Begin at the line containing "U3 pin DVSS: VBUS -> GND" and give again every line to the end of the records, exactly, without the pictures.
···
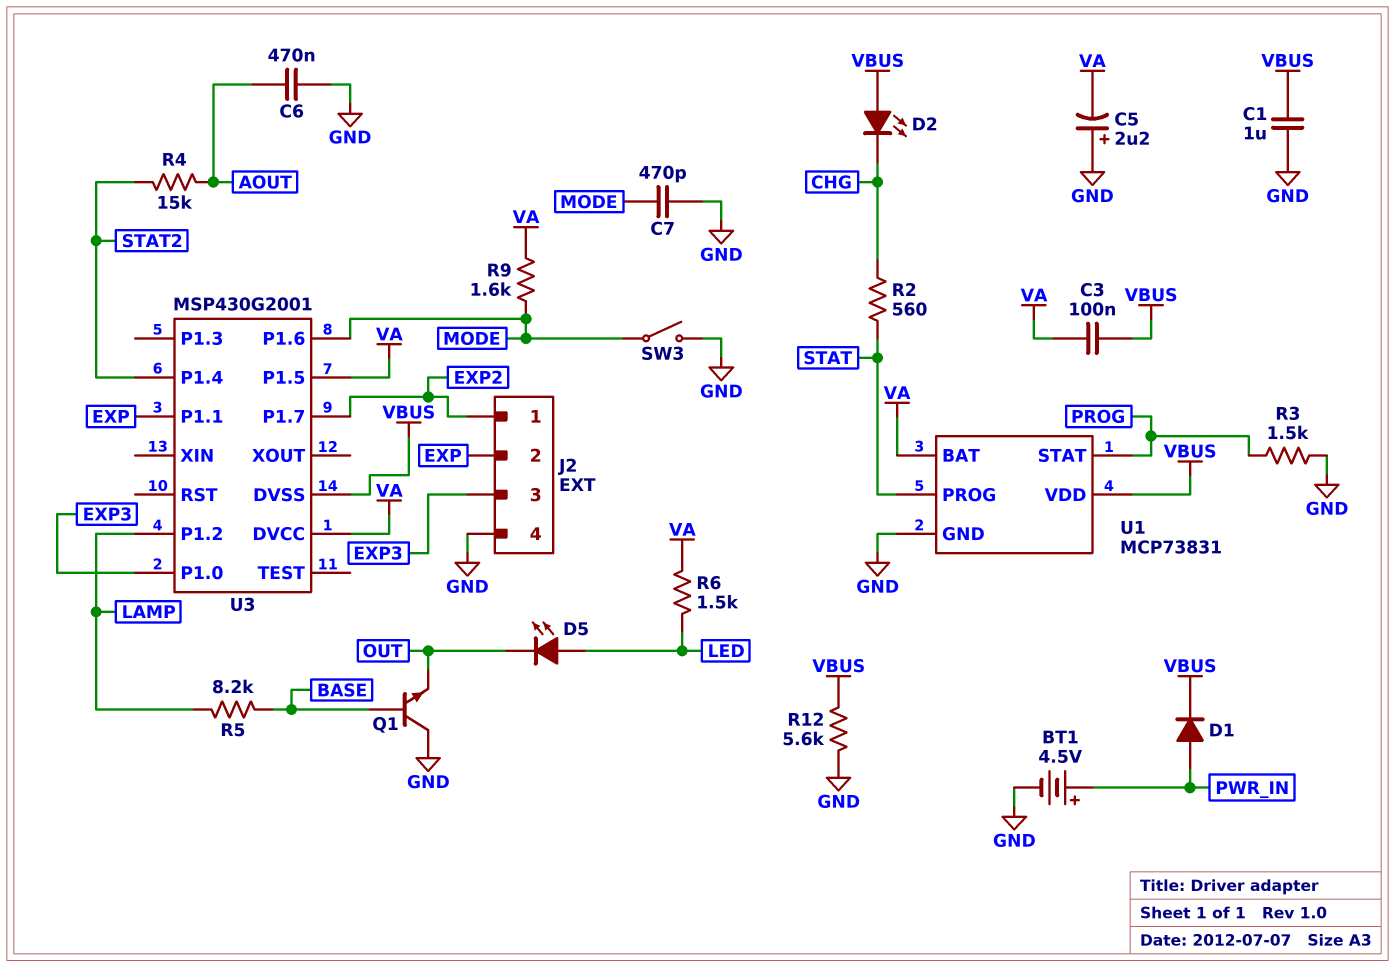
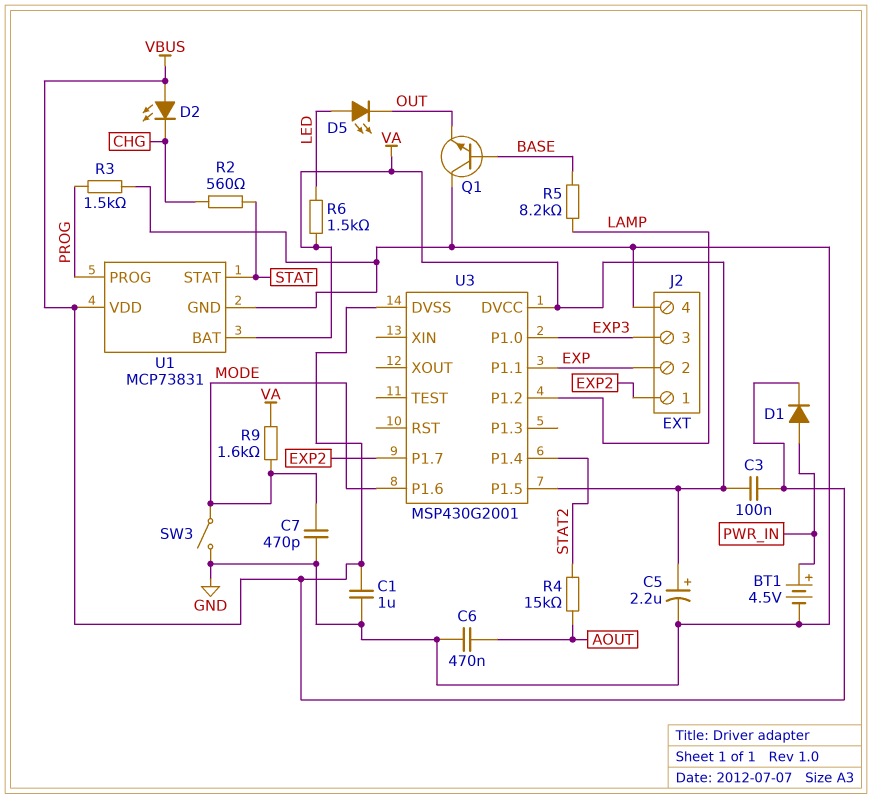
C5: 2.2uF (plus GND, minus VA) -> 2.2uF (plus VA, minus GND)
R12: 5.6k (GND, VBUS) -> none
U1 pin PROG: STAT -> PROG
U1 pin STAT: PROG -> STAT

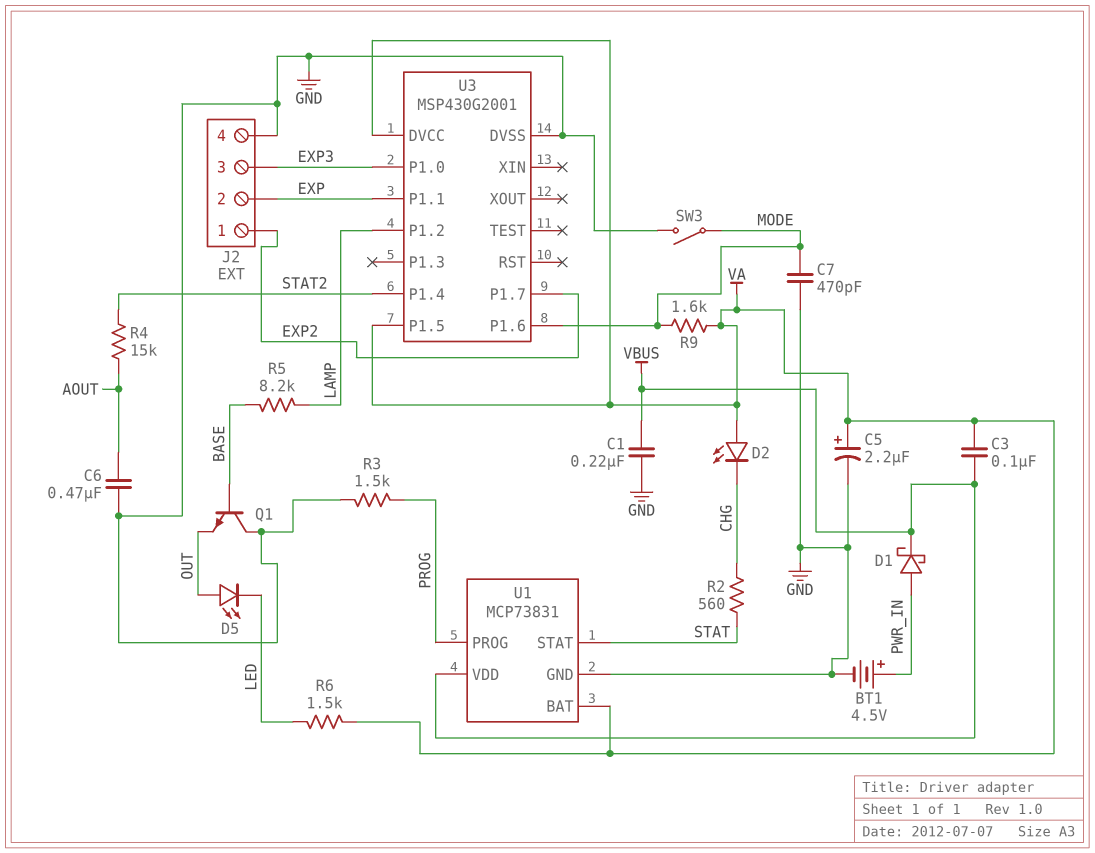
C1: 1uF (GND, VBUS) -> 220nF (GND, VBUS)
D1: diode (A PWR_IN, K VBUS) -> schottky (A PWR_IN, K VBUS)
D2: LED (A VBUS, K CHG) -> LED (A VA, K CHG)
D5: LED (A LED, K OUT) -> LED (A OUT, K LED)
U3 pin DVSS: VBUS -> GND

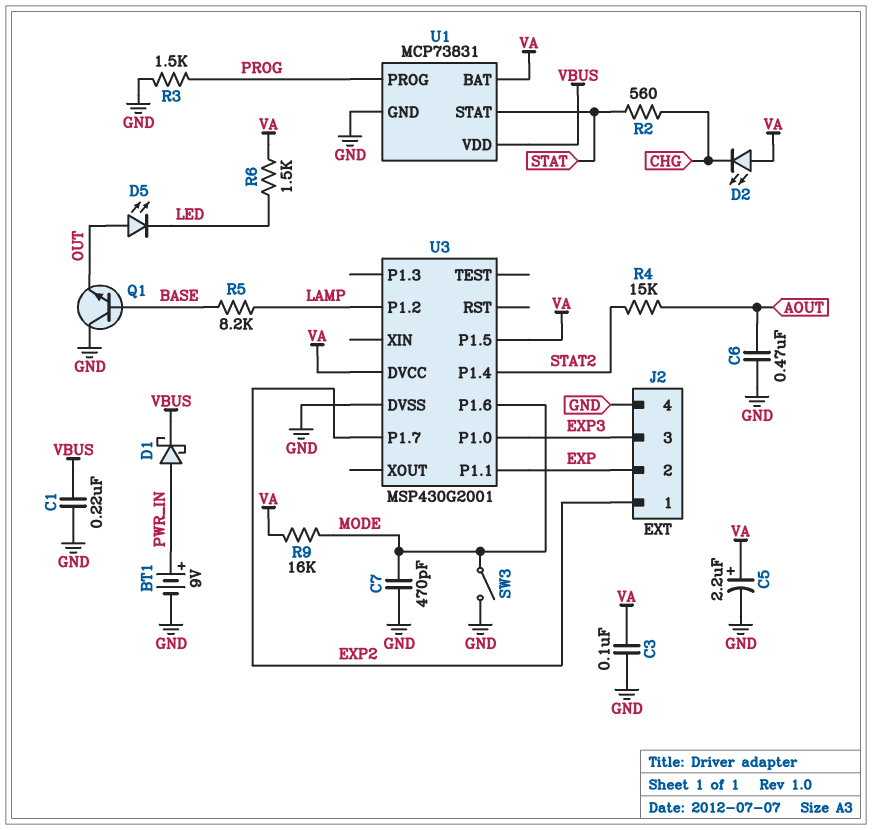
BT1: 4.5V (plus PWR_IN, minus GND) -> 9V (plus PWR_IN, minus GND)
C3: 100nF (VA, VBUS) -> 100nF (GND, VA)
R9: 1.6k (MODE, VA) -> 16k (MODE, VA)

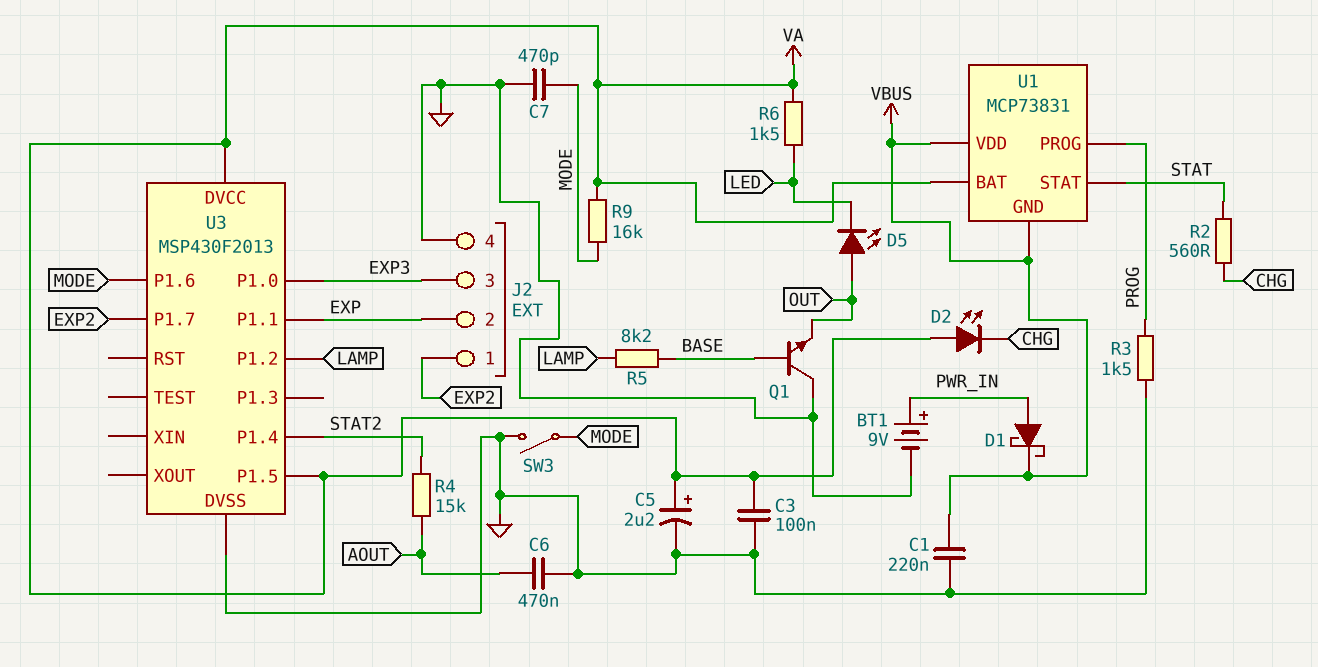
U1 pin GND: GND -> VBUS
U3: MSP430G2001 -> MSP430F2013

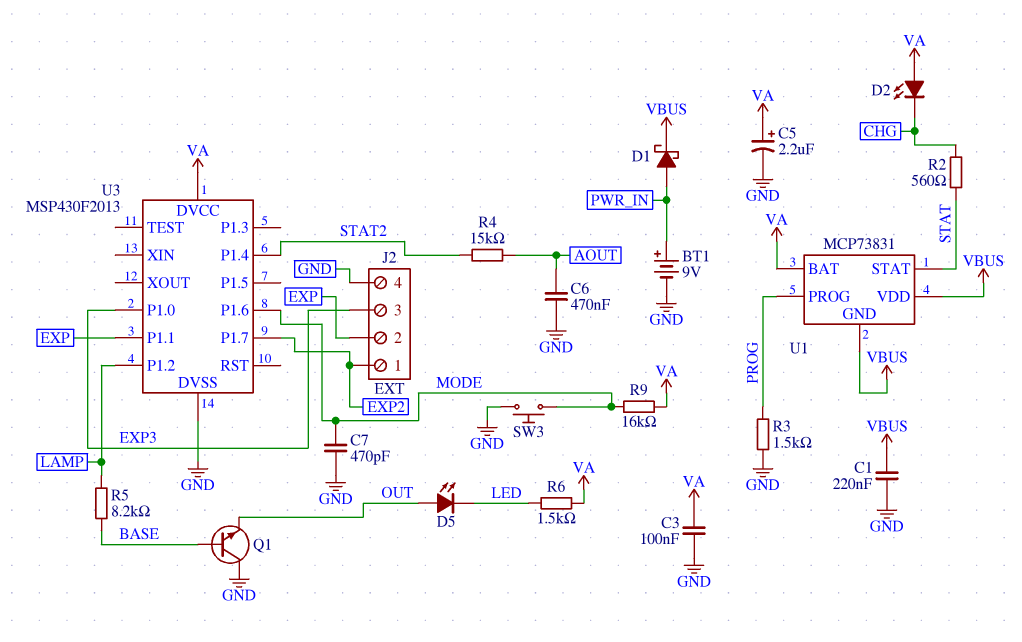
SW3: switch (GND, MODE) -> button (GND, MODE)
U3 pin P1.5: VA -> none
···
RESPONSE AREA
U3 pin DVSS: VBUS -> GND

BT1: 4.5V (plus PWR_IN, minus GND) -> 9V (plus PWR_IN, minus GND)
C3: 100nF (VA, VBUS) -> 100nF (GND, VA)
R9: 1.6k (MODE, VA) -> 16k (MODE, VA)

U1 pin GND: GND -> VBUS
U3: MSP430G2001 -> MSP430F2013

SW3: switch (GND, MODE) -> button (GND, MODE)
U3 pin P1.5: VA -> none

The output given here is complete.